Extracted records
========================

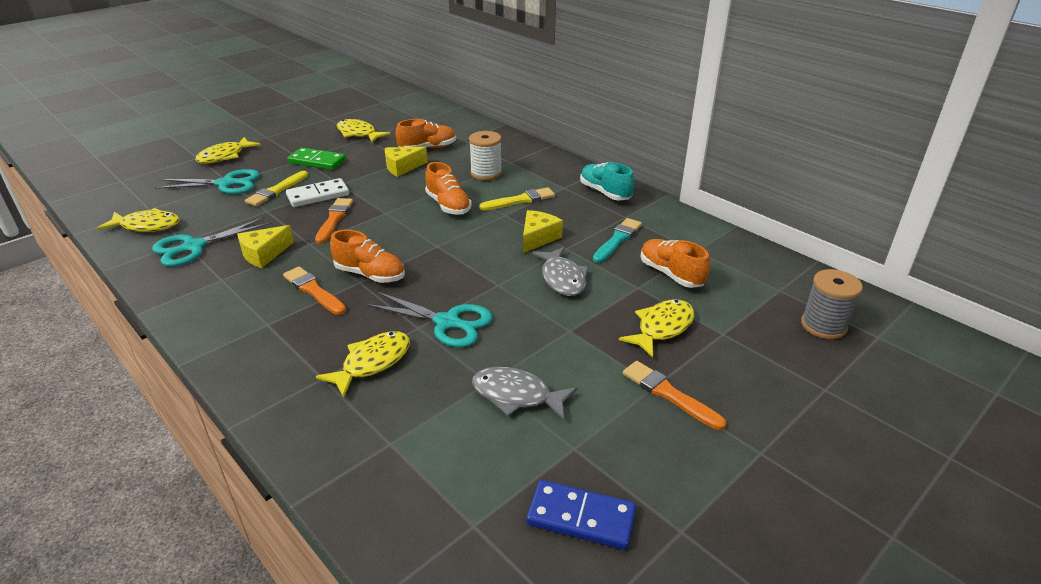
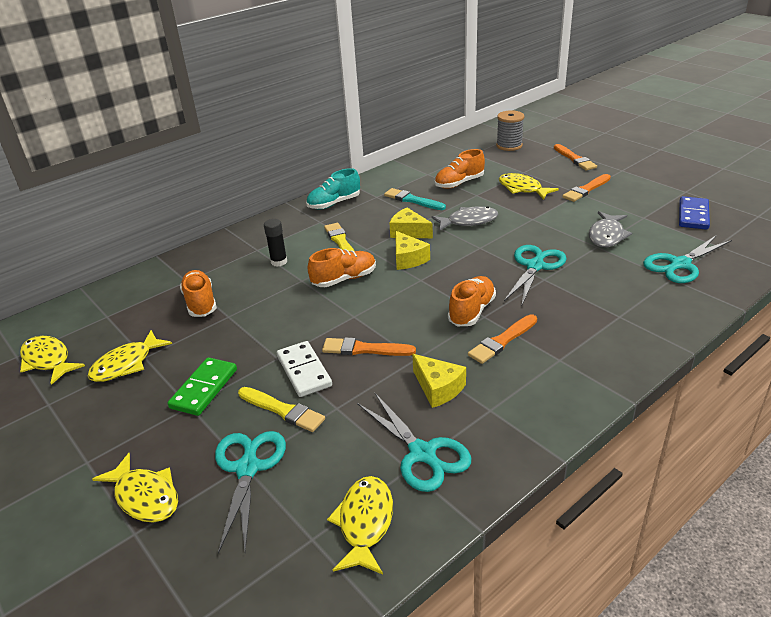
camera: 85 degrees left, 0 degrees up
(372, 363) = (594, 295): yellow fish -> yellow fish (48, 360)
(402, 167) = (246, 316): yellow cheese -> yellow cheese (408, 259)
(423, 460) = (679, 264): none -> turquoise scissors
(486, 173) = (279, 262): white spool -> black glue stick
(792, 396) = (574, 159): none -> orange brush

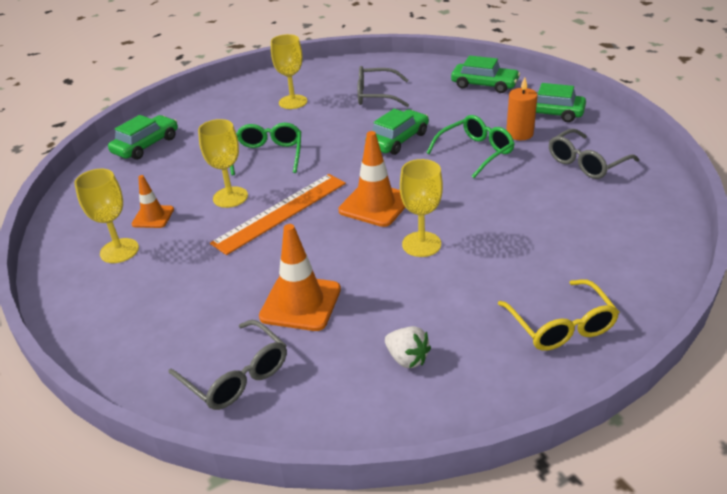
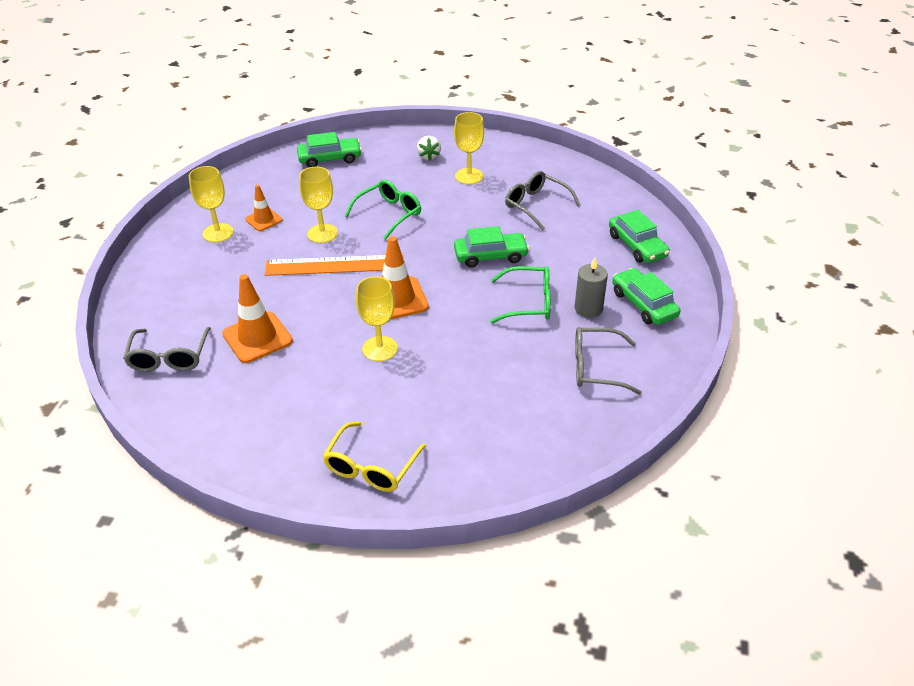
camera: 40 degrees right, 5 degrees up
(407, 358) = (259, 416): white strawberry -> white strawberry (428, 156)
(519, 134) = (588, 308): orange candle -> grey candle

========================

Leaving the pictures out, give back each line above exactly.

camera: 85 degrees left, 0 degrees up
(372, 363) = (594, 295): yellow fish -> yellow fish (48, 360)
(402, 167) = (246, 316): yellow cheese -> yellow cheese (408, 259)
(423, 460) = (679, 264): none -> turquoise scissors
(486, 173) = (279, 262): white spool -> black glue stick
(792, 396) = (574, 159): none -> orange brush

camera: 40 degrees right, 5 degrees up
(407, 358) = (259, 416): white strawberry -> white strawberry (428, 156)
(519, 134) = (588, 308): orange candle -> grey candle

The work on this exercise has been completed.